### EXERCISE GOAL
Going through the data below, find how many lines include the word "brick", and reply with that number alone.

### GIVEN INFORMATION
+++

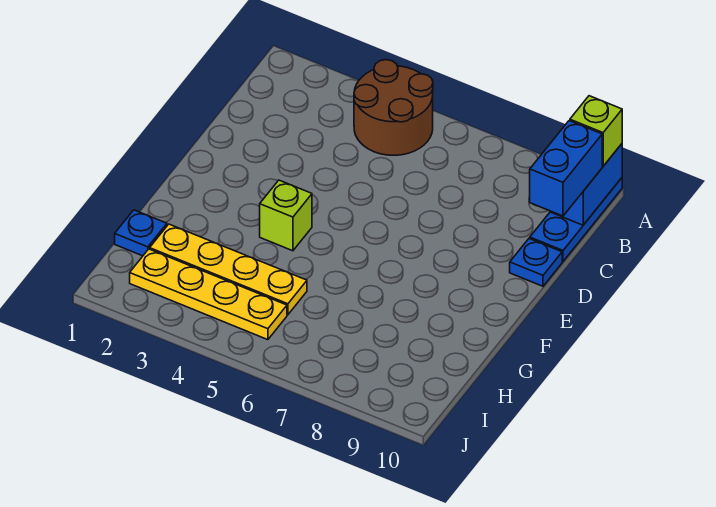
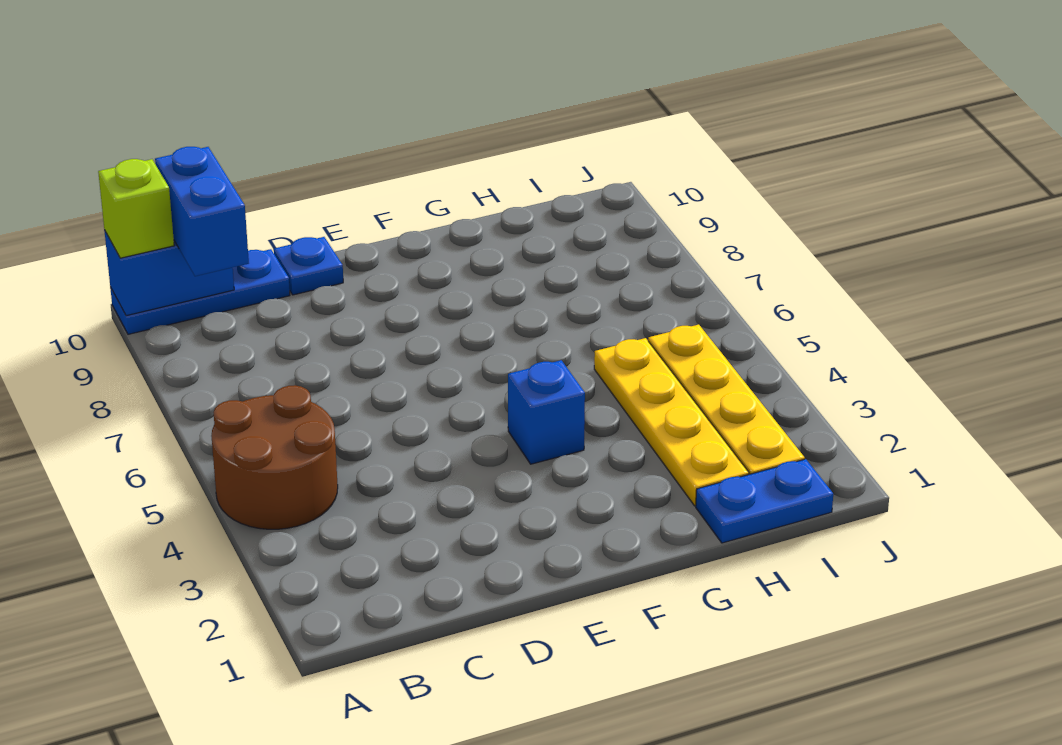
blue brick B10:C10 level 3 -> blue brick B9:B10 level 3
lime brick F4 level 1 -> blue brick F4 level 1
blue plate H1 level 1 -> blue plate H1:I1 level 1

+++

### WRITTEN SOLUTION
2